++++ SUPPLIED DATA ++++

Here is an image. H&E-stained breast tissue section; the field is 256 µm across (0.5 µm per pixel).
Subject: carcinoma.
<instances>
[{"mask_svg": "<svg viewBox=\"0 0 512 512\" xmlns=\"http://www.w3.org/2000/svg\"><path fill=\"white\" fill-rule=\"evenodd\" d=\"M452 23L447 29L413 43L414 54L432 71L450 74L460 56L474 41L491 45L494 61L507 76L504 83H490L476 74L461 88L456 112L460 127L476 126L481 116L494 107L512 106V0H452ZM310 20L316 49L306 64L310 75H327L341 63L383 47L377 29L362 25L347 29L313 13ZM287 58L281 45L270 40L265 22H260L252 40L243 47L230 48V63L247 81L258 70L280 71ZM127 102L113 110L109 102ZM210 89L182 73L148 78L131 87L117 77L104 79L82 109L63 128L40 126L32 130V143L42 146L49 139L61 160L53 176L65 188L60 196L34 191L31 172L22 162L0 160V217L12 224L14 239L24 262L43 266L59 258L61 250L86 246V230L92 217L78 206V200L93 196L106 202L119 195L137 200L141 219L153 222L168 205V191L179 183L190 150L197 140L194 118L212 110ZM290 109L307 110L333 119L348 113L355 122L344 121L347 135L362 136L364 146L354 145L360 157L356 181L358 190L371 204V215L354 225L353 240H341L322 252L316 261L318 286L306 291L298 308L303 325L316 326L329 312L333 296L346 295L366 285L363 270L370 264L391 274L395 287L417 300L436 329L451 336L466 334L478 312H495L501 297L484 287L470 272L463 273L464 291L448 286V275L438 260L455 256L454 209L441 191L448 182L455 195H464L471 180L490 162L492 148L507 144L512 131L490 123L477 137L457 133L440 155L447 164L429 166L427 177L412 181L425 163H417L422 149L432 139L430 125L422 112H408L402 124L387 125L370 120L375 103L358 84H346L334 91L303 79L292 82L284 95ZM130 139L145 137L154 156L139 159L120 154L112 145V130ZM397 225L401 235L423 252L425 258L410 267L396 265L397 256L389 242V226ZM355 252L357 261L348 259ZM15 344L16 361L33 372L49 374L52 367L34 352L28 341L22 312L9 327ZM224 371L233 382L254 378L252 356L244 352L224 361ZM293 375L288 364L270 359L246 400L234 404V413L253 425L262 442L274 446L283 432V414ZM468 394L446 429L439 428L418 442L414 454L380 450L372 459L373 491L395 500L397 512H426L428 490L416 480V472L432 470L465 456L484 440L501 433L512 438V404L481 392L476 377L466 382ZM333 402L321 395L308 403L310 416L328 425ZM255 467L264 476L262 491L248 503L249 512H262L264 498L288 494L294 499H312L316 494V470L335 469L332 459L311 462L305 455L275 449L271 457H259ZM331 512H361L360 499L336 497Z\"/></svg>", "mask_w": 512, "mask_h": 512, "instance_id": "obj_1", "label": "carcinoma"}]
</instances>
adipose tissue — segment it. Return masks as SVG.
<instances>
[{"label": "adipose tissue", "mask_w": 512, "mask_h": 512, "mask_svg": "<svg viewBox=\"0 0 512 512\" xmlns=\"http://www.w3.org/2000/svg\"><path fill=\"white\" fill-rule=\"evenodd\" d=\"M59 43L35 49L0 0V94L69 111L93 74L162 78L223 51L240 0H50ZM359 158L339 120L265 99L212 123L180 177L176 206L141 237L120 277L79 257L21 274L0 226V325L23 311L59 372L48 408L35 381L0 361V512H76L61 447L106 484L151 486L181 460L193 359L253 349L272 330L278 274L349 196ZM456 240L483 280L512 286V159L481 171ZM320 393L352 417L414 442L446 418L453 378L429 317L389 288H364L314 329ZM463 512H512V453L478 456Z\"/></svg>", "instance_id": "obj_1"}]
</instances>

++++

THE PROBLEM | All of the records must be repeated exactly.

REPLY |
Here is an image. H&E-stained breast tissue section; the field is 256 µm across (0.5 µm per pixel).
Subject: carcinoma.
<instances>
[{"mask_svg": "<svg viewBox=\"0 0 512 512\" xmlns=\"http://www.w3.org/2000/svg\"><path fill=\"white\" fill-rule=\"evenodd\" d=\"M452 23L447 29L413 43L414 54L432 71L450 74L460 56L474 41L491 45L494 61L507 76L504 83H490L476 74L461 88L456 112L460 127L476 126L481 116L494 107L512 106V0H452ZM310 20L316 49L306 64L310 75H327L341 63L383 47L377 29L362 25L347 29L313 13ZM287 58L281 45L270 40L265 22H260L252 40L243 47L230 48V63L247 81L258 70L280 71ZM127 102L113 110L109 102ZM210 89L182 73L148 78L131 87L117 77L104 79L82 109L63 128L40 126L32 130V143L42 146L49 139L61 160L53 176L65 188L60 196L34 191L31 172L22 162L0 160V217L12 224L14 239L24 262L43 266L59 258L61 250L86 246V230L92 217L78 206V200L93 196L106 202L119 195L137 200L141 219L153 222L168 205V191L179 183L190 150L197 140L194 118L212 110ZM290 109L307 110L333 119L348 113L355 122L344 121L347 135L362 136L364 146L354 145L360 157L356 181L358 190L371 204V215L354 225L353 240H341L322 252L316 261L318 286L306 291L298 308L303 325L316 326L329 312L333 296L346 295L366 285L363 270L370 264L391 274L395 287L417 300L436 329L451 336L466 334L478 312H495L501 297L484 287L470 272L463 273L464 291L448 286V275L438 260L455 256L454 209L441 191L448 182L455 195H464L471 180L490 162L492 148L507 144L512 131L490 123L477 137L457 133L440 155L447 164L429 166L427 177L412 181L425 163H417L422 149L432 139L430 125L422 112H408L402 124L387 125L370 120L375 103L358 84H346L334 91L303 79L292 82L284 95ZM130 139L145 137L154 156L139 159L120 154L112 145V130ZM397 225L401 235L423 252L425 258L410 267L396 265L397 256L389 242V226ZM355 252L357 261L348 259ZM15 344L16 361L33 372L49 374L52 367L34 352L28 341L22 312L9 327ZM224 371L233 382L254 378L252 356L244 352L224 361ZM293 375L288 364L270 359L246 400L234 404V413L253 425L262 442L274 446L283 432V414ZM468 394L446 429L439 428L418 442L414 454L380 450L372 459L373 491L395 500L397 512H426L428 490L416 480V472L432 470L465 456L484 440L501 433L512 438V404L481 392L476 377L466 382ZM333 402L321 395L308 403L310 416L328 425ZM255 467L264 476L262 491L248 503L249 512H262L264 498L288 494L294 499H312L316 494V470L335 469L332 459L311 462L305 455L275 449L271 457H259ZM331 512H361L360 499L336 497Z\"/></svg>", "mask_w": 512, "mask_h": 512, "instance_id": "obj_1", "label": "carcinoma"}]
</instances>
adipose tissue — segment it. Return masks as SVG.
<instances>
[{"label": "adipose tissue", "mask_w": 512, "mask_h": 512, "mask_svg": "<svg viewBox=\"0 0 512 512\" xmlns=\"http://www.w3.org/2000/svg\"><path fill=\"white\" fill-rule=\"evenodd\" d=\"M59 43L35 49L0 0V94L69 111L93 74L162 78L223 51L240 0H50ZM359 158L339 120L265 99L212 123L180 177L176 206L141 237L120 277L79 257L21 274L0 226V325L23 311L59 372L48 408L35 381L0 361V512H76L61 447L106 484L151 486L181 460L193 359L253 349L272 330L278 274L349 196ZM456 240L483 280L512 286V159L481 171ZM320 393L352 417L414 442L446 418L453 378L429 317L389 288H364L314 329ZM463 512H512V453L478 456Z\"/></svg>", "instance_id": "obj_1"}]
</instances>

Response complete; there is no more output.